[About this task] The data that follows should be copied out exactly.

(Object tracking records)

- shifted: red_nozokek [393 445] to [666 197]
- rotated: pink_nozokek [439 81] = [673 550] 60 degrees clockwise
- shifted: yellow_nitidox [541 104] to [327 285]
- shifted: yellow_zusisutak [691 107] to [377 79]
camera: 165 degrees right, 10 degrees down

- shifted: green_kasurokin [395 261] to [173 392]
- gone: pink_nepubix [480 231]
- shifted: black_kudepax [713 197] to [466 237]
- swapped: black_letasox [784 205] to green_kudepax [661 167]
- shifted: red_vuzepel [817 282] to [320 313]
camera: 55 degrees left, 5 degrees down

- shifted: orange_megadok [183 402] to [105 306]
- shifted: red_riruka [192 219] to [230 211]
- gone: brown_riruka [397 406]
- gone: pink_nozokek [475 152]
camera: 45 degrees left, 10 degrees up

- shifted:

[Response for this exercise]
- shifted: red_nozokek [393 445] to [666 197]
- rotated: pink_nozokek [439 81] = [673 550] 60 degrees clockwise
- shifted: yellow_nitidox [541 104] to [327 285]
- shifted: yellow_zusisutak [691 107] to [377 79]
camera: 165 degrees right, 10 degrees down

- shifted: green_kasurokin [395 261] to [173 392]
- gone: pink_nepubix [480 231]
- shifted: black_kudepax [713 197] to [466 237]
- swapped: black_letasox [784 205] to green_kudepax [661 167]
- shifted: red_vuzepel [817 282] to [320 313]
camera: 55 degrees left, 5 degrees down

- shifted: orange_megadok [183 402] to [105 306]
- shifted: red_riruka [192 219] to [230 211]
- gone: brown_riruka [397 406]
- gone: pink_nozokek [475 152]
camera: 45 degrees left, 10 degrees up

- shifted:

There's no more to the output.